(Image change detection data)
= Beginning of Section =
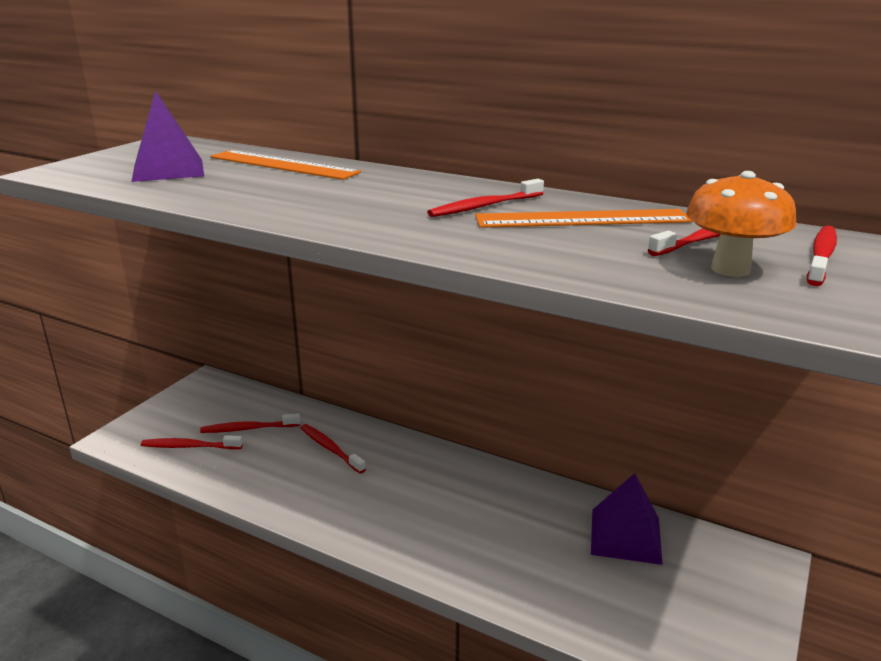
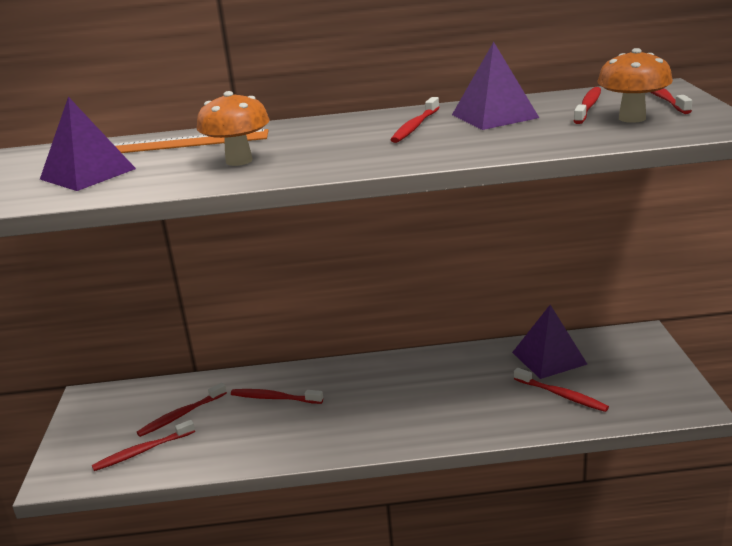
camera: 30 degrees left, 0 degrees up
(280, 193) = (239, 161): none -> orange mushroom
(582, 219) = (494, 116): orange ruler -> purple pyramid
(594, 586) = (561, 395): none -> red toothbrush

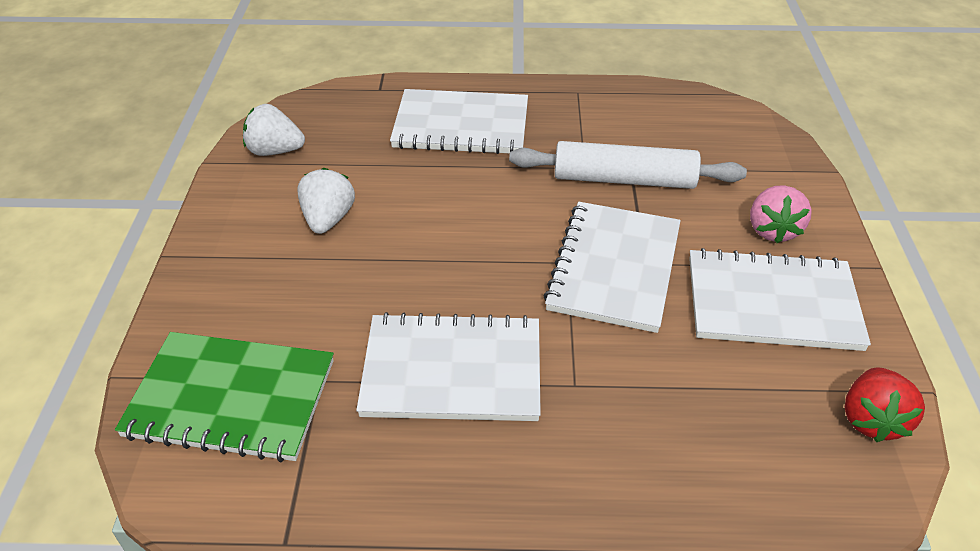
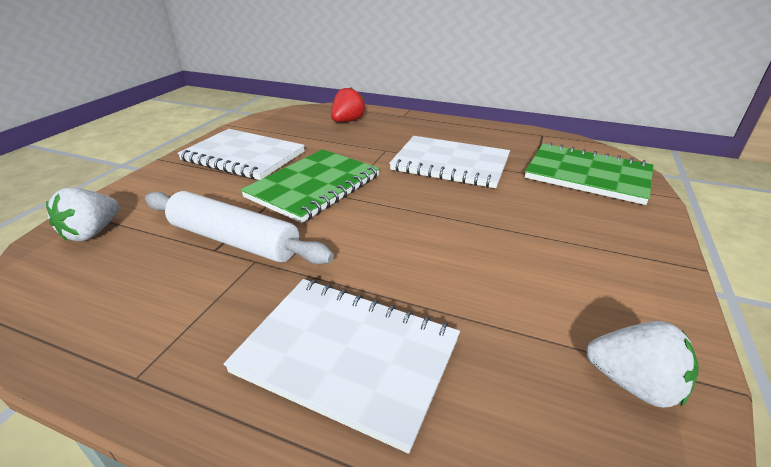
camera: 160 degrees left, 10 degrees down
(328, 219) = (537, 267): white strawberry -> white strawberry (92, 232)
(614, 268) = (314, 186): white notebook -> green notebook
(772, 230) = (182, 184): pink strawberry -> none
(872, 420) = (263, 122): red strawberry -> red strawberry (347, 121)

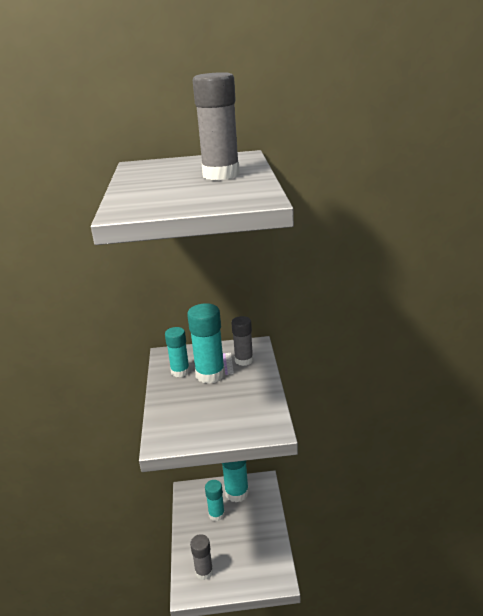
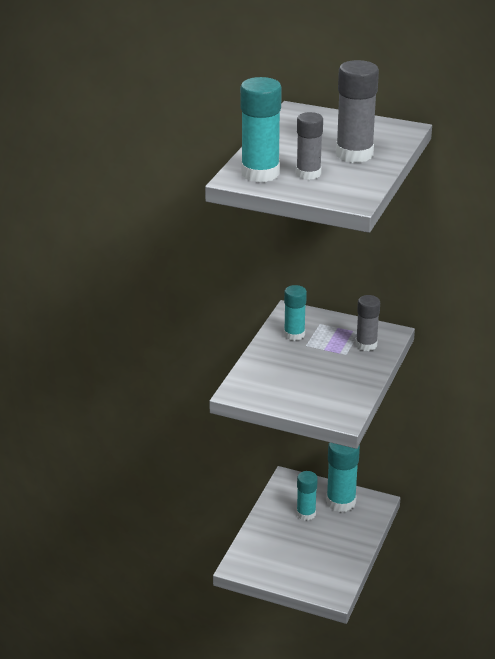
camera: 25 degrees right, 5 degrees up
(204, 571) = (263, 557): grey glue stick -> grey glue stick (308, 174)
(210, 374) = (322, 347): turquoise glue stick -> turquoise glue stick (260, 173)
= End of Section =
** Task description **
Only one stretch of the entries above is needed: the lines from the one containing "(582, 219) = (494, 116): orange" through the one containing "(614, 268) = (314, 186): white". Copy it exactly, without the pictures.

** Result for this task **
(582, 219) = (494, 116): orange ruler -> purple pyramid
(594, 586) = (561, 395): none -> red toothbrush

camera: 160 degrees left, 10 degrees down
(328, 219) = (537, 267): white strawberry -> white strawberry (92, 232)
(614, 268) = (314, 186): white notebook -> green notebook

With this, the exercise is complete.